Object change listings
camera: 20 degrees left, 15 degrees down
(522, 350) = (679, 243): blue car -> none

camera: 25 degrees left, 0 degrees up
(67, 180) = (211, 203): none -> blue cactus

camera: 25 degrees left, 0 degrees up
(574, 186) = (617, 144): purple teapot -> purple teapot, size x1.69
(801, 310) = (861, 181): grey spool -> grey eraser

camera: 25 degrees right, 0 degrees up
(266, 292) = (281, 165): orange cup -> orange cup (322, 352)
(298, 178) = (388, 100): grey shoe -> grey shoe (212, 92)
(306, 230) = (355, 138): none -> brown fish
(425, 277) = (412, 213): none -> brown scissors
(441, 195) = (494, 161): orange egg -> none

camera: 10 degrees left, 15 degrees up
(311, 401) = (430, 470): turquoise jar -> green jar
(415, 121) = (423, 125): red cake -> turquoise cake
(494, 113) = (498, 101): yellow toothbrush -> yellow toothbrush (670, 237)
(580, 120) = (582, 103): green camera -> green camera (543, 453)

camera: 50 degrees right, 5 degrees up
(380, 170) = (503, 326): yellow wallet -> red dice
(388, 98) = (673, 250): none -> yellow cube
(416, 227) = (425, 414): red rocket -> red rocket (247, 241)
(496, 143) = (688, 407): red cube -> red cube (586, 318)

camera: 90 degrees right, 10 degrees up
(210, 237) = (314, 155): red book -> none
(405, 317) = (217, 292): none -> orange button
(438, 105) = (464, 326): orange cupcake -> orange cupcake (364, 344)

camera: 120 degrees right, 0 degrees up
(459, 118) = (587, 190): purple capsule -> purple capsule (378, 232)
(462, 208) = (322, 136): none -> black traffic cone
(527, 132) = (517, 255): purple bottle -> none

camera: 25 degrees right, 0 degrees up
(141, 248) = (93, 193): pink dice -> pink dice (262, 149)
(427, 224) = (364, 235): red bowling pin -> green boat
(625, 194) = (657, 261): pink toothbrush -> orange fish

Required work
Every entry above should be returned exactly as written.

Response area
camera: 20 degrees left, 15 degrees down
(522, 350) = (679, 243): blue car -> none

camera: 25 degrees left, 0 degrees up
(67, 180) = (211, 203): none -> blue cactus

camera: 25 degrees left, 0 degrees up
(574, 186) = (617, 144): purple teapot -> purple teapot, size x1.69
(801, 310) = (861, 181): grey spool -> grey eraser

camera: 25 degrees right, 0 degrees up
(266, 292) = (281, 165): orange cup -> orange cup (322, 352)
(298, 178) = (388, 100): grey shoe -> grey shoe (212, 92)
(306, 230) = (355, 138): none -> brown fish
(425, 277) = (412, 213): none -> brown scissors
(441, 195) = (494, 161): orange egg -> none

camera: 10 degrees left, 15 degrees up
(311, 401) = (430, 470): turquoise jar -> green jar
(415, 121) = (423, 125): red cake -> turquoise cake
(494, 113) = (498, 101): yellow toothbrush -> yellow toothbrush (670, 237)
(580, 120) = (582, 103): green camera -> green camera (543, 453)

camera: 50 degrees right, 5 degrees up
(380, 170) = (503, 326): yellow wallet -> red dice
(388, 98) = (673, 250): none -> yellow cube
(416, 227) = (425, 414): red rocket -> red rocket (247, 241)
(496, 143) = (688, 407): red cube -> red cube (586, 318)

camera: 90 degrees right, 10 degrees up
(210, 237) = (314, 155): red book -> none
(405, 317) = (217, 292): none -> orange button
(438, 105) = (464, 326): orange cupcake -> orange cupcake (364, 344)

camera: 120 degrees right, 0 degrees up
(459, 118) = (587, 190): purple capsule -> purple capsule (378, 232)
(462, 208) = (322, 136): none -> black traffic cone
(527, 132) = (517, 255): purple bottle -> none

camera: 25 degrees right, 0 degrees up
(141, 248) = (93, 193): pink dice -> pink dice (262, 149)
(427, 224) = (364, 235): red bowling pin -> green boat
(625, 194) = (657, 261): pink toothbrush -> orange fish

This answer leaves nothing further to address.